Written exercise ->
Put each line of the material below into a Markdown table with the columns "No." and "Entry", numbering the rows and skipping any blank lines. Leave the pictures out.

Item position entries
== == ==
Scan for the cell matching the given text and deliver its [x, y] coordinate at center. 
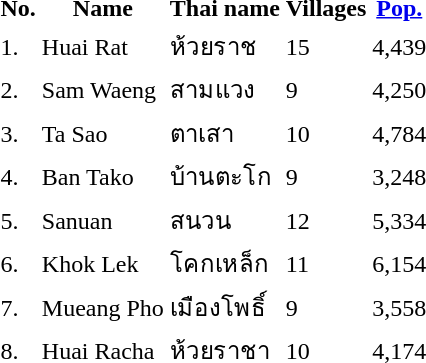
Mueang Pho [102, 307]
11 [326, 264]
โคกเหล็ก [224, 264]
เมืองโพธิ์ [224, 307]
12 [326, 220]
Sam Waeng [102, 90]
สามแวง [224, 90]
Ta Sao [102, 133]
Ban Tako [102, 176]
Khok Lek [102, 264]
15 [326, 46]
Huai Rat [102, 46]
สนวน [224, 220]
ห้วยราช [224, 46]
บ้านตะโก [224, 176]
ตาเสา [224, 133]
10 [326, 133]
Sanuan [102, 220]
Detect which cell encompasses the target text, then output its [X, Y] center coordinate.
== == ==
Solution for this exercise ->
| No. | Entry |
|---|---|
| 1 | Scan for the cell matching the given text and deliver its [x, y] coordinate at center.  |
| 2 | Mueang Pho [102, 307] |
| 3 | 11 [326, 264] |
| 4 | โคกเหล็ก [224, 264] |
| 5 | เมืองโพธิ์ [224, 307] |
| 6 | 12 [326, 220] |
| 7 | Sam Waeng [102, 90] |
| 8 | สามแวง [224, 90] |
| 9 | Ta Sao [102, 133] |
| 10 | Ban Tako [102, 176] |
| 11 | Khok Lek [102, 264] |
| 12 | 15 [326, 46] |
| 13 | Huai Rat [102, 46] |
| 14 | สนวน [224, 220] |
| 15 | ห้วยราช [224, 46] |
| 16 | บ้านตะโก [224, 176] |
| 17 | ตาเสา [224, 133] |
| 18 | 10 [326, 133] |
| 19 | Sanuan [102, 220] |
| 20 | Detect which cell encompasses the target text, then output its [X, Y] center coordinate. |